> _WORK REQUIRED_
In the records below, begin at the line that has "(272, 285) = (307, 305): purple" and stop after the line that has "(559, 211) = (632, 360): orange"; quote those lines verbatim and nothing more.

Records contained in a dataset
########
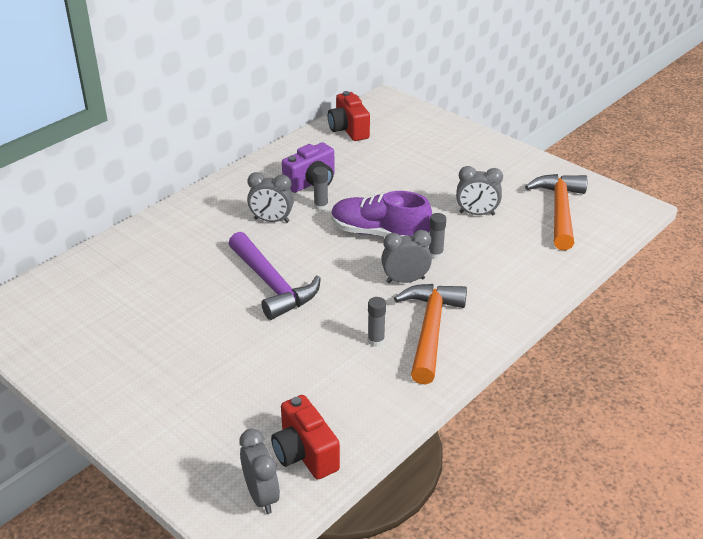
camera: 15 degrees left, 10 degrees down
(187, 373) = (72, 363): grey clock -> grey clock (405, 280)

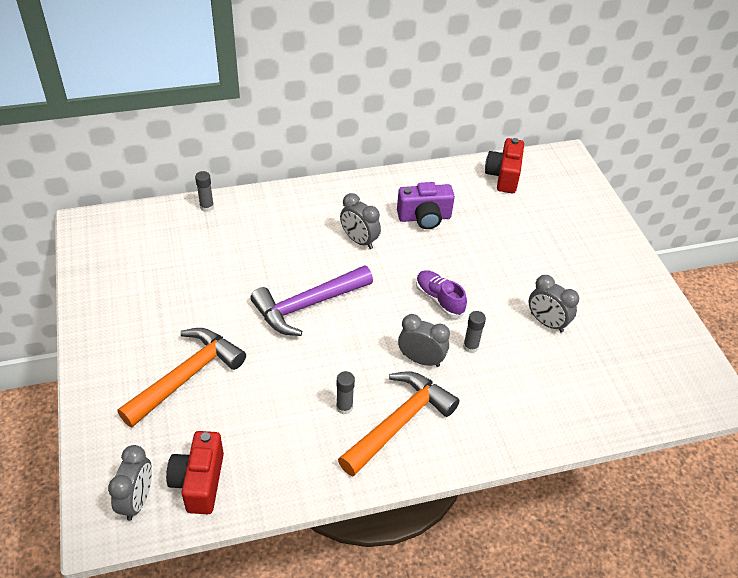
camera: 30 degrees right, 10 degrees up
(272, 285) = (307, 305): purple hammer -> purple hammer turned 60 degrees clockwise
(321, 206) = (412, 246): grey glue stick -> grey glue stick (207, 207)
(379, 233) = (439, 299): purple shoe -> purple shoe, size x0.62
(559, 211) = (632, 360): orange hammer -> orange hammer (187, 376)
########
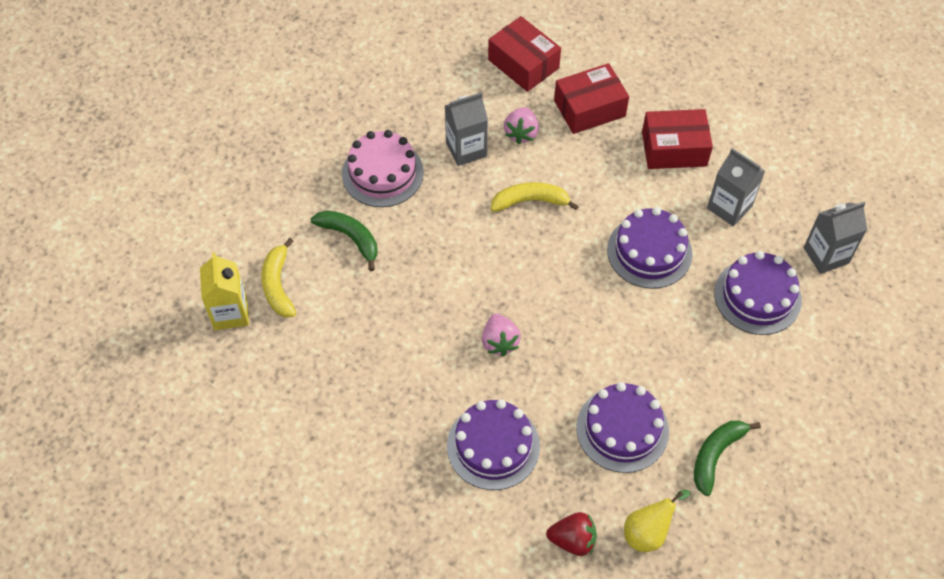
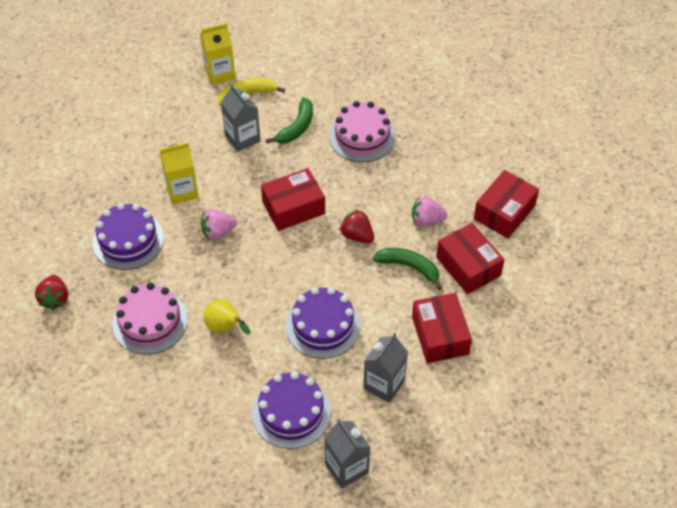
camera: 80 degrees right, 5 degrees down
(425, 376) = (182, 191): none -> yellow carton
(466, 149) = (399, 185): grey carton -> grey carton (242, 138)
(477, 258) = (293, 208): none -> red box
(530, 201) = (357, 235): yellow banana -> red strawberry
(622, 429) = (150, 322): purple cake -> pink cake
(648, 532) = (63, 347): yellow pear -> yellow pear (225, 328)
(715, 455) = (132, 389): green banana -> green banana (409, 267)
########
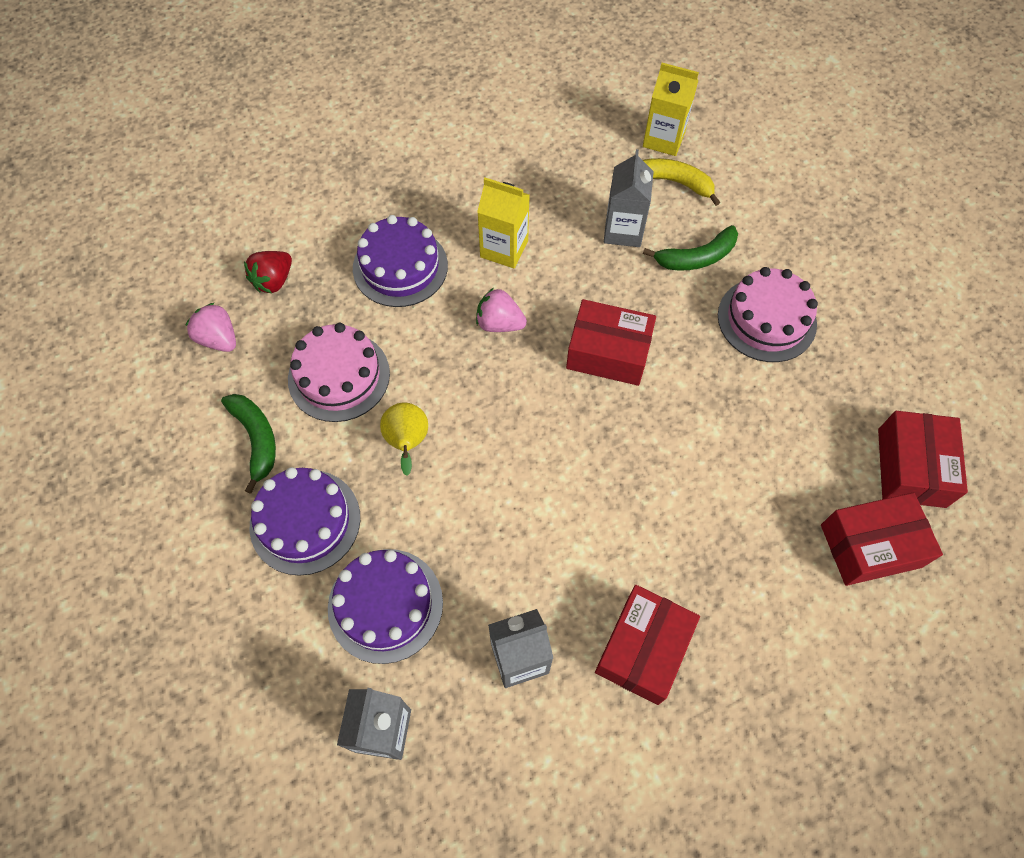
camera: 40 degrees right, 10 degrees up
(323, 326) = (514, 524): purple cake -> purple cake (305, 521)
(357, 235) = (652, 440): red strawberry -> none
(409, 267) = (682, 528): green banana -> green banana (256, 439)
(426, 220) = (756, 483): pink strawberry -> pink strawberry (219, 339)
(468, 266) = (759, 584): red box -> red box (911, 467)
########
> _REPLY TO THE EXERCISE_
(272, 285) = (307, 305): purple hammer -> purple hammer turned 60 degrees clockwise
(321, 206) = (412, 246): grey glue stick -> grey glue stick (207, 207)
(379, 233) = (439, 299): purple shoe -> purple shoe, size x0.62
(559, 211) = (632, 360): orange hammer -> orange hammer (187, 376)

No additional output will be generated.